→ AIM
Gather every line of the listing below that contains the string "kern".

→ RECORDS PROVIDED

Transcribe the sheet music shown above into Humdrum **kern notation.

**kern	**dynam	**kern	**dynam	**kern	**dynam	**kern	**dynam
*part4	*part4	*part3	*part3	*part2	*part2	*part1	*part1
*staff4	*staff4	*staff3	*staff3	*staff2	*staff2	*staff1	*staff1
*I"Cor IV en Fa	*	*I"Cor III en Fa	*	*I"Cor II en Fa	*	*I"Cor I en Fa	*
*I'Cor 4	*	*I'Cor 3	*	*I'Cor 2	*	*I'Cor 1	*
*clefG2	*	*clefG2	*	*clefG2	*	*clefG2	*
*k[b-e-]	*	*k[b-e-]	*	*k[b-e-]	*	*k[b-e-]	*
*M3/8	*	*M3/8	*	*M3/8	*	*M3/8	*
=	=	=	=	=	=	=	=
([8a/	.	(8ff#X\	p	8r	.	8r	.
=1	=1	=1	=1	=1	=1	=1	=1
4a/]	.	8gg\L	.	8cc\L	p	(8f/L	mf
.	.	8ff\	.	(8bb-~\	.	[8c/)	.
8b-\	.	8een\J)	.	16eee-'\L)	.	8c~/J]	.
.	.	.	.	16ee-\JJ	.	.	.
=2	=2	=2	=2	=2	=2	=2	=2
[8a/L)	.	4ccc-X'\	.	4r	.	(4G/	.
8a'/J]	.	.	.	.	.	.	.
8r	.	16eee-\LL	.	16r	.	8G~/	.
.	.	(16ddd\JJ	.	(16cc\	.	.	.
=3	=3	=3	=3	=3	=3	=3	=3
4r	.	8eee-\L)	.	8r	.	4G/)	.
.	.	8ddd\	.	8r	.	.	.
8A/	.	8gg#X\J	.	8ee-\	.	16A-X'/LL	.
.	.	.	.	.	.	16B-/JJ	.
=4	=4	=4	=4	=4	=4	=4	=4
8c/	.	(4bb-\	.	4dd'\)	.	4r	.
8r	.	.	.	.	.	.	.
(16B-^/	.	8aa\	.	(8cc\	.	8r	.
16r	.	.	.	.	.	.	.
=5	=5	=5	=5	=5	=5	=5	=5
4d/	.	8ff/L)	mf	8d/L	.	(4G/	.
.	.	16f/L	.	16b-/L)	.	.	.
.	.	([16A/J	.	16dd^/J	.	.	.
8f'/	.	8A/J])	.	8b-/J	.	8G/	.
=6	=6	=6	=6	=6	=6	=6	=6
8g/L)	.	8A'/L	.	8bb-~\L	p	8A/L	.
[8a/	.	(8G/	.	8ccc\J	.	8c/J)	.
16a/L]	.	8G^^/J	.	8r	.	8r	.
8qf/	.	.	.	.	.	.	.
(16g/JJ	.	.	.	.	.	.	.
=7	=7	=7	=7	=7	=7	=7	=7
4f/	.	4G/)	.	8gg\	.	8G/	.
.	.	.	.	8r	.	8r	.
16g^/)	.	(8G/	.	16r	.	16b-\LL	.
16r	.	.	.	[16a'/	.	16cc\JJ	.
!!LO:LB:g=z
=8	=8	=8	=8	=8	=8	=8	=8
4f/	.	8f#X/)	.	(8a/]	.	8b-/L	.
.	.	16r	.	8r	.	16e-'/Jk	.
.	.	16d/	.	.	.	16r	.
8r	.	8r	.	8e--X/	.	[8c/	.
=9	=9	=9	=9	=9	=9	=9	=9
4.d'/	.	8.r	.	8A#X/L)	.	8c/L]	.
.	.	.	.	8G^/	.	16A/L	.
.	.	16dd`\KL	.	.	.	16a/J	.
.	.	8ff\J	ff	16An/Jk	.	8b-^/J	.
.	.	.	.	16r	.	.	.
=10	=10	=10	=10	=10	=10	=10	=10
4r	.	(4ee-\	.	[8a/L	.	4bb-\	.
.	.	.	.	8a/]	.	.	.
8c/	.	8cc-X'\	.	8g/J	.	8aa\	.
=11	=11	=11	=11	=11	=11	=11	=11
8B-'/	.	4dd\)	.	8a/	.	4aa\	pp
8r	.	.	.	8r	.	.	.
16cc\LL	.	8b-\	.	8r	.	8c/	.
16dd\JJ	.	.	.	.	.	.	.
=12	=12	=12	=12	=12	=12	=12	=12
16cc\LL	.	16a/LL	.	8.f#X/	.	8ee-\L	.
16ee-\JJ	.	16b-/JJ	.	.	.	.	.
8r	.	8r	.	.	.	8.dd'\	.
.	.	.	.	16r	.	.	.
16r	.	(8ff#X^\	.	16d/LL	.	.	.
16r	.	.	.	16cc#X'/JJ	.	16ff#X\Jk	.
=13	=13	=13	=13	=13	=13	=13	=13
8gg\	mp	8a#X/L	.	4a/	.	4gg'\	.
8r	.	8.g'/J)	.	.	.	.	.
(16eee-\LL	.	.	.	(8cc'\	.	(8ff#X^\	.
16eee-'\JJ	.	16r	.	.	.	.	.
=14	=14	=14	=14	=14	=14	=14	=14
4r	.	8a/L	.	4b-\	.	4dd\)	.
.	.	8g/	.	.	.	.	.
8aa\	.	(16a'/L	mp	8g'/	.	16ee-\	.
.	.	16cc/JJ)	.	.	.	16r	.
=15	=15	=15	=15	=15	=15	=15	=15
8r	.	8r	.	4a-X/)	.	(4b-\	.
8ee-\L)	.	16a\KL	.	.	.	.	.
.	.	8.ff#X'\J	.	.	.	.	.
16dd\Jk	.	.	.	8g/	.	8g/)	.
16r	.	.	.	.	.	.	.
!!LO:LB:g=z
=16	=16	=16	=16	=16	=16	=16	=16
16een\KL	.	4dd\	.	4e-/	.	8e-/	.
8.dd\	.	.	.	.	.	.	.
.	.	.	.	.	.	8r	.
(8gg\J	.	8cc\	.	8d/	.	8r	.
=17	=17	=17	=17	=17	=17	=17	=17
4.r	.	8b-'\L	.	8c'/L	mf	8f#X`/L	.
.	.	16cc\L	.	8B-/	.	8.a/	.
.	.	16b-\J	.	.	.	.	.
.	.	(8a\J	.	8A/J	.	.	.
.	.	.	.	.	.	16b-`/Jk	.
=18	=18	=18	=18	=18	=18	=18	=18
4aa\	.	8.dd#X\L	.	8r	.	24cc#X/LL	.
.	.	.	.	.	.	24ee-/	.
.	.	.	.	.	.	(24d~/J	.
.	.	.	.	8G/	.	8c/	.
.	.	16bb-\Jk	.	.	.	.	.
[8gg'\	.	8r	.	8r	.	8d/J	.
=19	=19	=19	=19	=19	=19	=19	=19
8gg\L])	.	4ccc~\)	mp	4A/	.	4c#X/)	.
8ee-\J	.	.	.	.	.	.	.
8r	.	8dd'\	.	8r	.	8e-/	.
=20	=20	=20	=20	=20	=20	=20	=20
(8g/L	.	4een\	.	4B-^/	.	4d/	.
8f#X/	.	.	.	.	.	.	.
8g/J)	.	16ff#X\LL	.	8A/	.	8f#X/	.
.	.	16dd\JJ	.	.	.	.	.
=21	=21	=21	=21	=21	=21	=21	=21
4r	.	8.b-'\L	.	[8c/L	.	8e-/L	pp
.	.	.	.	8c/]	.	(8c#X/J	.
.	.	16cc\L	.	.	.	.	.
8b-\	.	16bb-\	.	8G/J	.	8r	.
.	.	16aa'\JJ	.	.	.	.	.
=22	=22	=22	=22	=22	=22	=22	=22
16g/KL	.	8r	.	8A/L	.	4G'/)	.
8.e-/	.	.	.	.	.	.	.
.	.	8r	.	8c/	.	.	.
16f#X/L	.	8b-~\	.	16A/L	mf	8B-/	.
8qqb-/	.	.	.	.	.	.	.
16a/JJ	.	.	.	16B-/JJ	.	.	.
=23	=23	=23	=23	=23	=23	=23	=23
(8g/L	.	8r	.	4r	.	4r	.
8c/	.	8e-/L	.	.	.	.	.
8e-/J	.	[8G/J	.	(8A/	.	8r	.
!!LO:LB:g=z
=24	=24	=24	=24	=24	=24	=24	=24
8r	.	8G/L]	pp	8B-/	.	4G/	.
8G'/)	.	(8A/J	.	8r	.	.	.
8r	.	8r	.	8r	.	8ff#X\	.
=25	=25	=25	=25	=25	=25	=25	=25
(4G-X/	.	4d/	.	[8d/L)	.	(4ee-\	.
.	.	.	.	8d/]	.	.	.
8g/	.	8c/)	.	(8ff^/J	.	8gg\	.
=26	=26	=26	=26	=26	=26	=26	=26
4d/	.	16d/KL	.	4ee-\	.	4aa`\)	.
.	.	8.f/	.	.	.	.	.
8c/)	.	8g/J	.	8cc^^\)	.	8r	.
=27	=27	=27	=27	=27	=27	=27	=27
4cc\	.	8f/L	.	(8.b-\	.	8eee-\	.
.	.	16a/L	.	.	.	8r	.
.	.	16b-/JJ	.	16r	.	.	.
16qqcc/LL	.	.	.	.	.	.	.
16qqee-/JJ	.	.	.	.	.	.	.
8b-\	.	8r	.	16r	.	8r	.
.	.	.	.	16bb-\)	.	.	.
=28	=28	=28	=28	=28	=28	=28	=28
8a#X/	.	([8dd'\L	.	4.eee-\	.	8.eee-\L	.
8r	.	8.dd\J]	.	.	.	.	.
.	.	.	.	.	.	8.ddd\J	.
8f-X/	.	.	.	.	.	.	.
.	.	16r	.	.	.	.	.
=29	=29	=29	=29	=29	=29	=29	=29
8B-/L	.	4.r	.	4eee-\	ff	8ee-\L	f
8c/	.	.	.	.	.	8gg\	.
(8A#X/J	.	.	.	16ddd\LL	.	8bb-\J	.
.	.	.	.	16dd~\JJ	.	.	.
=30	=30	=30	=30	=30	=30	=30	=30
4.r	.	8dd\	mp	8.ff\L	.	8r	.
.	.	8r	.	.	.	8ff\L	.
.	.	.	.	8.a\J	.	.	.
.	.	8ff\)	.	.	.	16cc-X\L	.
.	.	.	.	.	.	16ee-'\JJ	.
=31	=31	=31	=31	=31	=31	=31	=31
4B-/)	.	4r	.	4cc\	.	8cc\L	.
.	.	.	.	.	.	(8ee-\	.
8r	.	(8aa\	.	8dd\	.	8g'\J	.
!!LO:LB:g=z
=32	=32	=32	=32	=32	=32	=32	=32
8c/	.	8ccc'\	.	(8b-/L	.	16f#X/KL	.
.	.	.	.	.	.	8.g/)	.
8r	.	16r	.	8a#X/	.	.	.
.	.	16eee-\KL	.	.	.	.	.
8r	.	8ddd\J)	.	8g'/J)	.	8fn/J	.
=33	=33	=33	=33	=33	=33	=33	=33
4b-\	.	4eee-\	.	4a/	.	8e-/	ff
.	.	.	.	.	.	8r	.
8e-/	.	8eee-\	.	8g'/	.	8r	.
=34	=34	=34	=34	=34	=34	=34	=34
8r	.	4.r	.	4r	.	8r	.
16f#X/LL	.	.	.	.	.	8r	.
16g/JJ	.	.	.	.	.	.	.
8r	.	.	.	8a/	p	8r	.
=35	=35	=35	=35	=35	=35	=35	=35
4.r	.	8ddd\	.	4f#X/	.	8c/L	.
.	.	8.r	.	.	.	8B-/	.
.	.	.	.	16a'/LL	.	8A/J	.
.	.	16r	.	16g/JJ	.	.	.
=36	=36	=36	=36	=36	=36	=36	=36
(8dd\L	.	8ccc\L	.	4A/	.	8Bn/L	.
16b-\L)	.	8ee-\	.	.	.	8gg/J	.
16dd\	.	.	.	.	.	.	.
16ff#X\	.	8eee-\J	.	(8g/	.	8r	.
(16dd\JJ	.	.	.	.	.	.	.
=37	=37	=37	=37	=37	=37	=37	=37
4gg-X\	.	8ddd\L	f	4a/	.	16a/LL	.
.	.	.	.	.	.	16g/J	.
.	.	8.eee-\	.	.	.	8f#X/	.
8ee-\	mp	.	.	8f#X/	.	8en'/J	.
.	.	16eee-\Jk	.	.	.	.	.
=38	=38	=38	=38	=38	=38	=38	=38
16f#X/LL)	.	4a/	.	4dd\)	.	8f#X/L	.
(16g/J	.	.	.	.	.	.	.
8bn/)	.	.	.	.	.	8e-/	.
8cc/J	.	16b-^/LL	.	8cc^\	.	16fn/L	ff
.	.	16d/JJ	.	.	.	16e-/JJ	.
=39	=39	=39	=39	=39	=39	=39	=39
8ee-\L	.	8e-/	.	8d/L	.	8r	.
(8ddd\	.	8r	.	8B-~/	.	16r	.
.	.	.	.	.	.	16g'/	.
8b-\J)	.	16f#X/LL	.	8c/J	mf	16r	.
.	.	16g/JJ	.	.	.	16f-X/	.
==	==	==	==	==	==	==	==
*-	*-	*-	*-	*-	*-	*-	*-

→ RIGHT ANSWER
Transcribe the sheet music shown above into Humdrum **kern notation.
**kern	**dynam	**kern	**dynam	**kern	**dynam	**kern	**dynam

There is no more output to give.